Object tracking records

┄┄┄┄┄┄┄┄┄┄

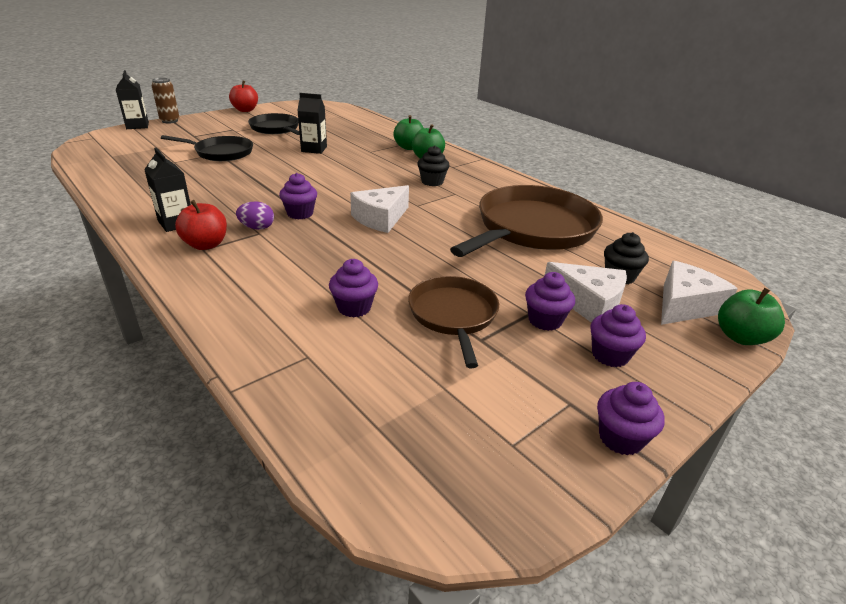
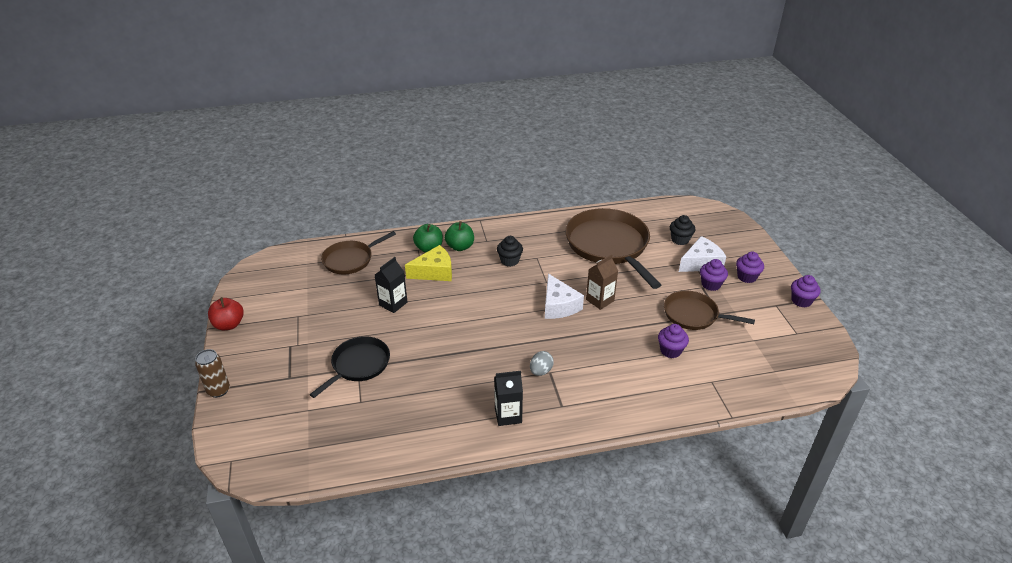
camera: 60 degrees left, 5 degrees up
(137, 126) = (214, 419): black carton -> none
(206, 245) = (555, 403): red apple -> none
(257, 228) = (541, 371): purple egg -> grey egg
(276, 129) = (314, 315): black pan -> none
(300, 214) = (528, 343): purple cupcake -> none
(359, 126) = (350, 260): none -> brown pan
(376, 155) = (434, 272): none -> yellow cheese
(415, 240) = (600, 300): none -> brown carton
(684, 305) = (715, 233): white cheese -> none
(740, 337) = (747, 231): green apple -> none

┄┄┄┄┄┄┄┄┄┄

What I need is every record written out exactly, minus the pictures.

SOLUTION:
camera: 60 degrees left, 5 degrees up
(137, 126) = (214, 419): black carton -> none
(206, 245) = (555, 403): red apple -> none
(257, 228) = (541, 371): purple egg -> grey egg
(276, 129) = (314, 315): black pan -> none
(300, 214) = (528, 343): purple cupcake -> none
(359, 126) = (350, 260): none -> brown pan
(376, 155) = (434, 272): none -> yellow cheese
(415, 240) = (600, 300): none -> brown carton
(684, 305) = (715, 233): white cheese -> none
(740, 337) = (747, 231): green apple -> none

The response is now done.